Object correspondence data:
□ □ □
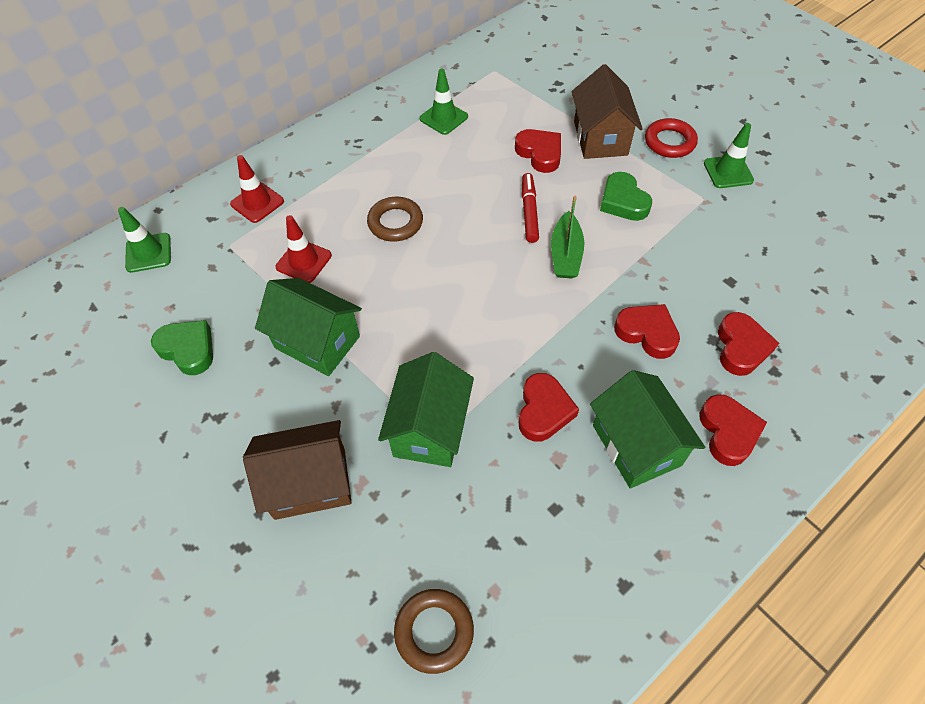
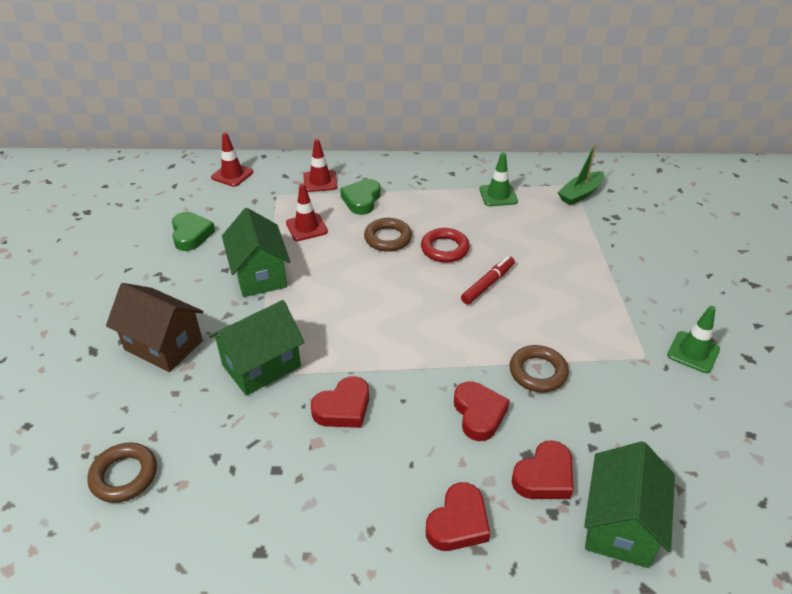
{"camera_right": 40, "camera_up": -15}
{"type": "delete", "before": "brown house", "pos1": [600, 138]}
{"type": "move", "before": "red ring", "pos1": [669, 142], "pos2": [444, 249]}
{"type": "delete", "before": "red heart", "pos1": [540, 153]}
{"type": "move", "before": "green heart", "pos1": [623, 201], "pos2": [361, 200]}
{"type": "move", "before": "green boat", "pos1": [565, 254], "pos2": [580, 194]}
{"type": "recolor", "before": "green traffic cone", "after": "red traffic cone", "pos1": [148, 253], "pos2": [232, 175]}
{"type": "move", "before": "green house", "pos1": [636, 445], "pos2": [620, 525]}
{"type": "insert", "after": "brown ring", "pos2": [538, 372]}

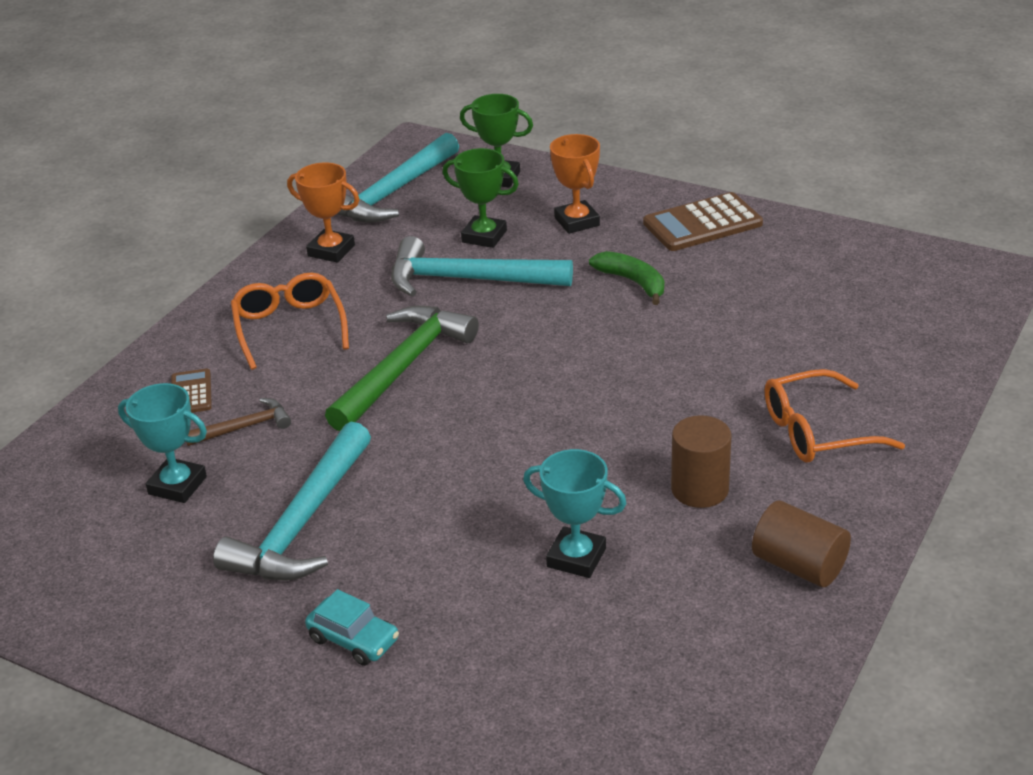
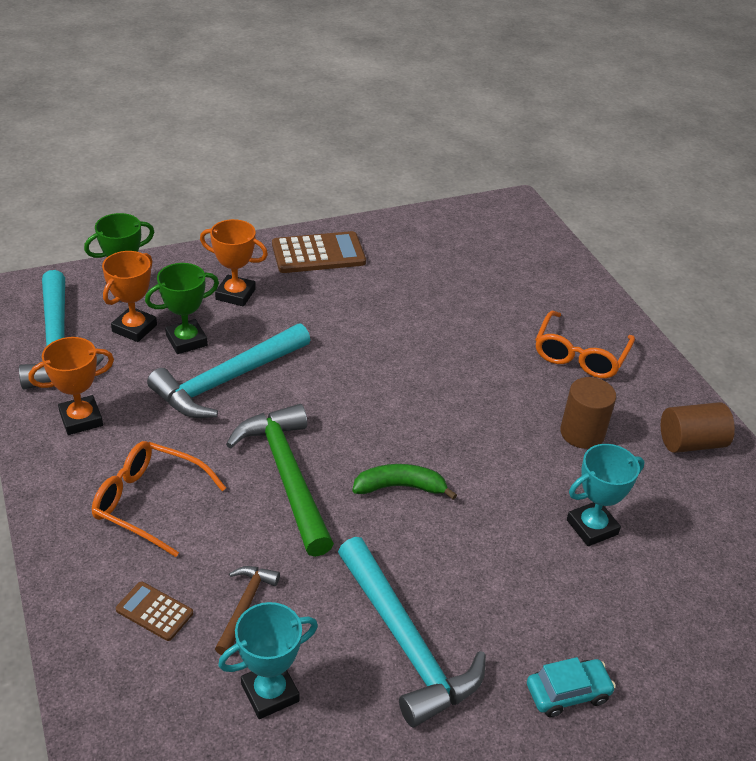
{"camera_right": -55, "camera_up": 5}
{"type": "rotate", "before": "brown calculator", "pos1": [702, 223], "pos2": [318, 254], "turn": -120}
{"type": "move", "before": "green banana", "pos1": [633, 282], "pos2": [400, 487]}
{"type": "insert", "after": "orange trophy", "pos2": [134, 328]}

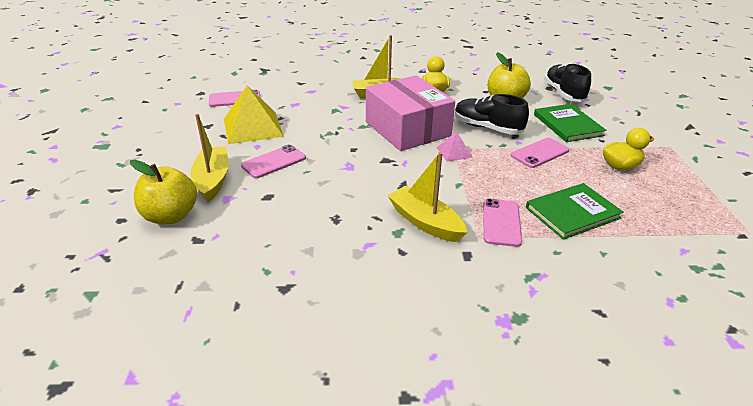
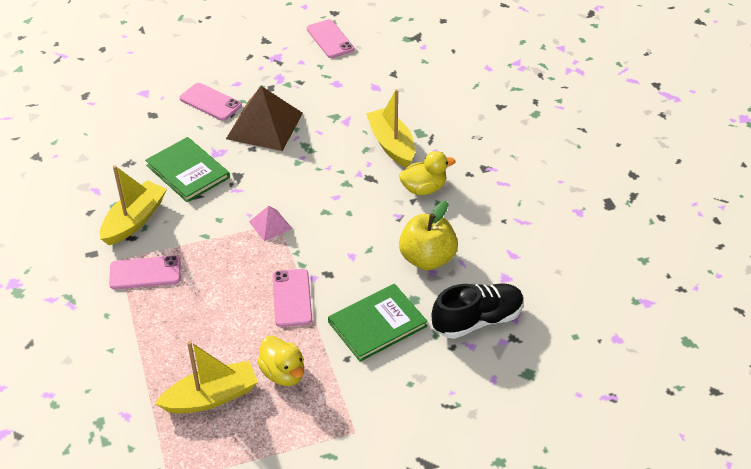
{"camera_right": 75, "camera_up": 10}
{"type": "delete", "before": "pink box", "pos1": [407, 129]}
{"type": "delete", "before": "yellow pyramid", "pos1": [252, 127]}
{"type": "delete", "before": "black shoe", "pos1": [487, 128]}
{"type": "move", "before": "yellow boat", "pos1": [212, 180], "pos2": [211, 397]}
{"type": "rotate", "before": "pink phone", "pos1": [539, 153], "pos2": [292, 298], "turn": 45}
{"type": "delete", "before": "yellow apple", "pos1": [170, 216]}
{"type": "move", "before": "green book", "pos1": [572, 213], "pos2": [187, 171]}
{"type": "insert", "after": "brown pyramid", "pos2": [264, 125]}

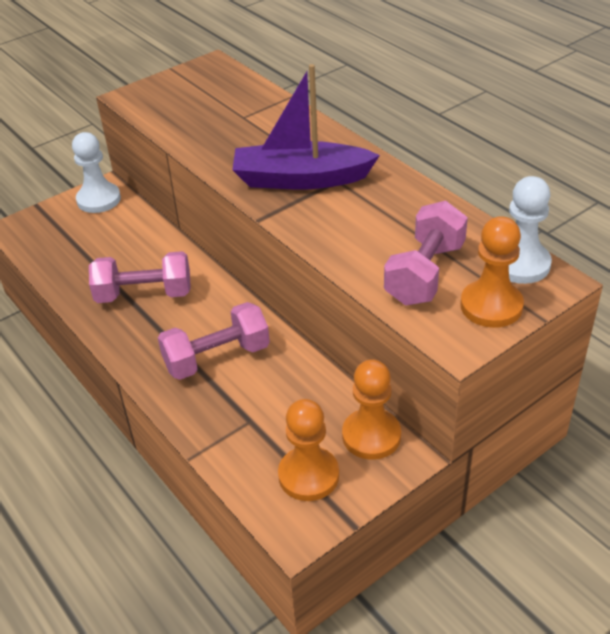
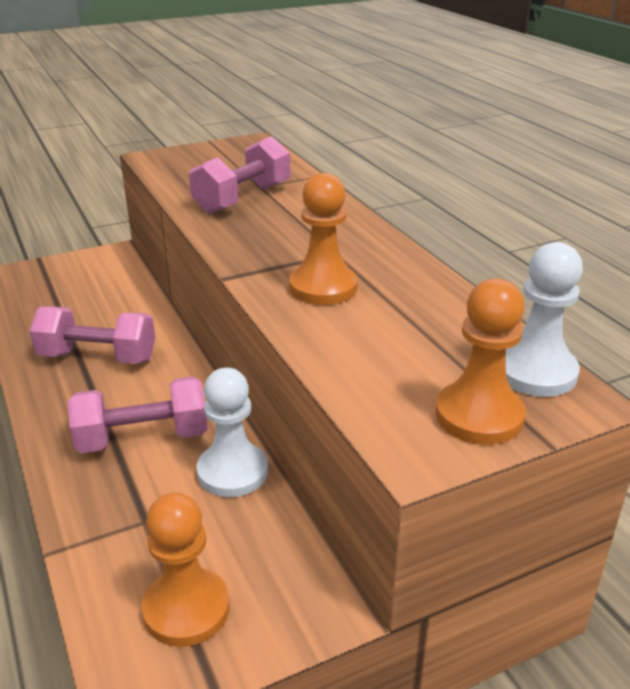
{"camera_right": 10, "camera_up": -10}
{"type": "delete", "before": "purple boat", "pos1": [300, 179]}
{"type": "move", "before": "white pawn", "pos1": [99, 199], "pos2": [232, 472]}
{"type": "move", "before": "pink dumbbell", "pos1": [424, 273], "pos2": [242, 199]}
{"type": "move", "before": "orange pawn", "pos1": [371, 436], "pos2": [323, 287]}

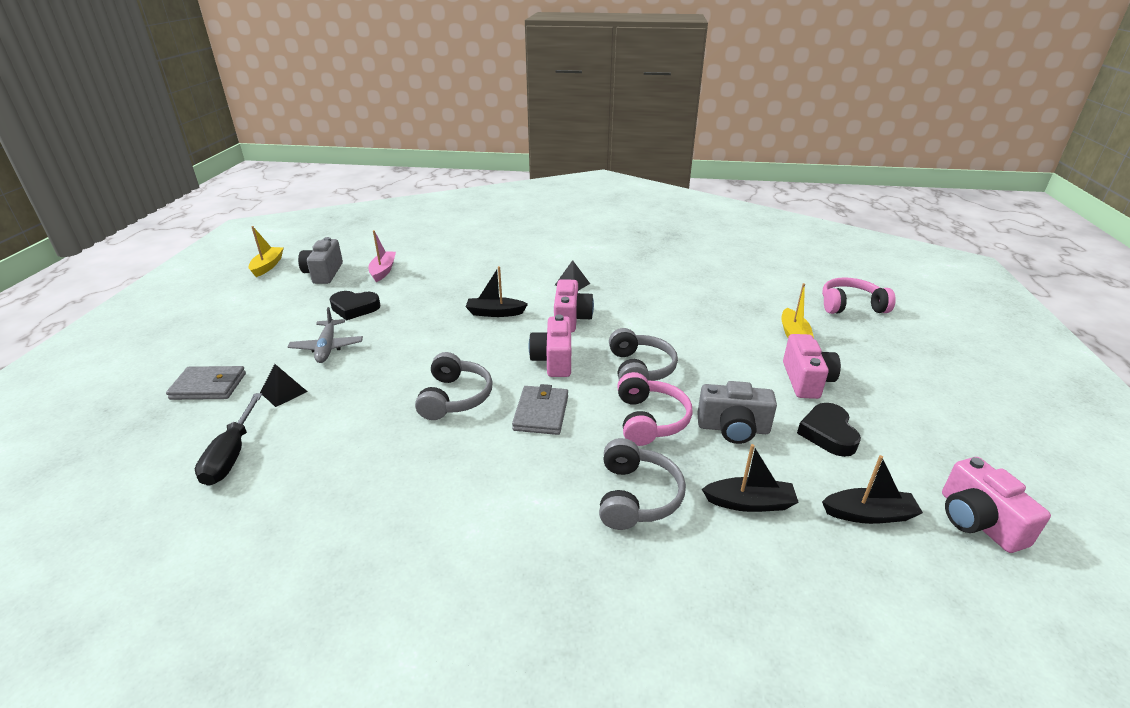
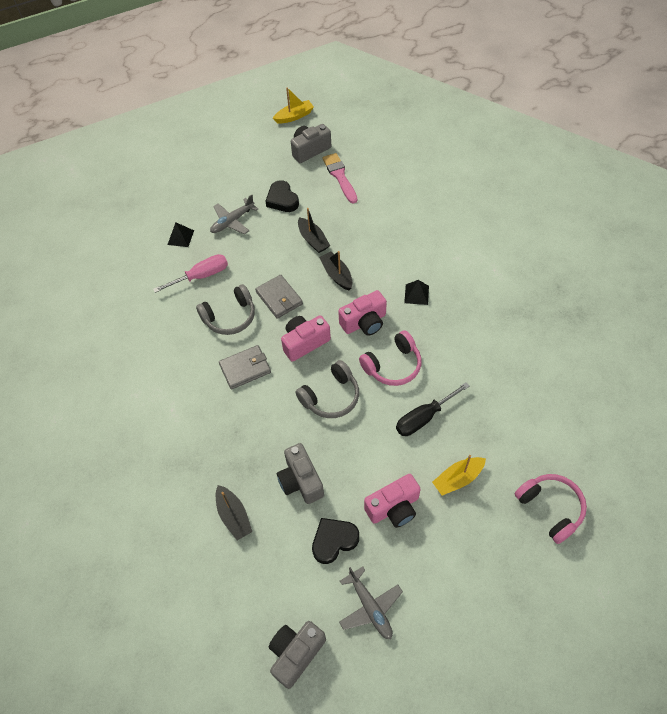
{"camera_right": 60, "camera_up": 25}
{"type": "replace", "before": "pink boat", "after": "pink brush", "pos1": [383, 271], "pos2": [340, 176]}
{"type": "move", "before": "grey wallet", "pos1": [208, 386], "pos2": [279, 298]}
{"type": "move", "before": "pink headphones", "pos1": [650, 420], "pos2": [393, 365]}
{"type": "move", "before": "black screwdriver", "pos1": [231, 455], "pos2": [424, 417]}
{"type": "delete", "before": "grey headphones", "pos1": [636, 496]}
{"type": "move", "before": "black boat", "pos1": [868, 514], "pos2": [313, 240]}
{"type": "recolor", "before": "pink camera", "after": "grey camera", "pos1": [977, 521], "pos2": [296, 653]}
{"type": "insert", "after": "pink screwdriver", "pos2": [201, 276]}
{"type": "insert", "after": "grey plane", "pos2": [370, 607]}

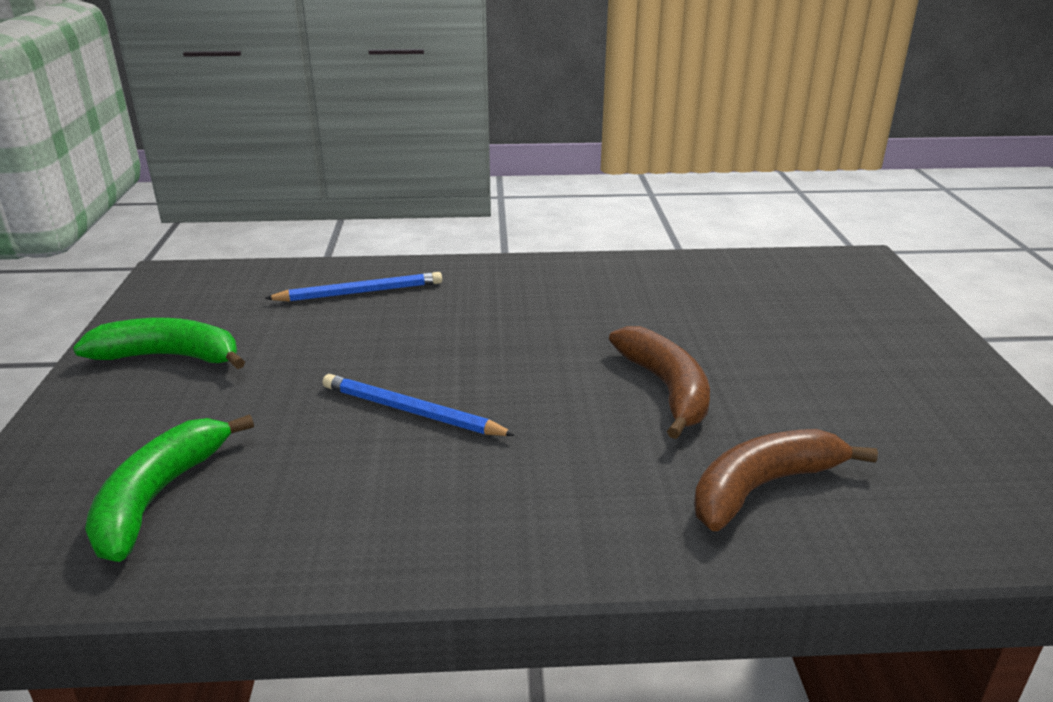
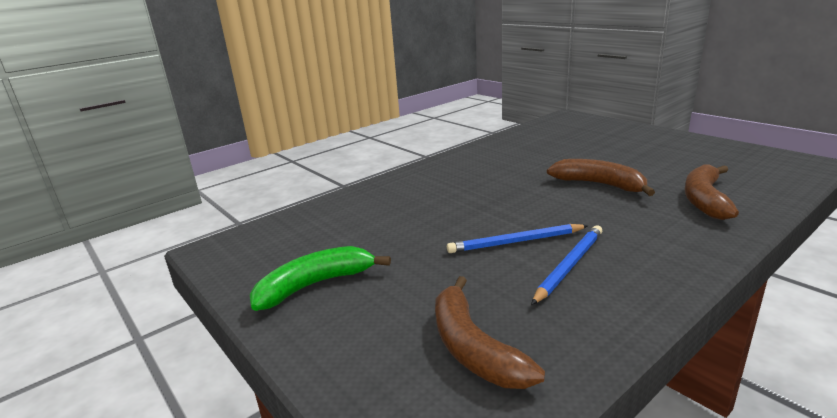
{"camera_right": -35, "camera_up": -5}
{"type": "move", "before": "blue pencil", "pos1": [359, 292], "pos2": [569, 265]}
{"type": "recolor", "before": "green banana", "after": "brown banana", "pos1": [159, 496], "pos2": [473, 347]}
□ □ □
Instructions for the task:
Every line above that has the string "house" needs to be copied.

Result of this exercise:
{"type": "delete", "before": "brown house", "pos1": [600, 138]}
{"type": "move", "before": "green house", "pos1": [636, 445], "pos2": [620, 525]}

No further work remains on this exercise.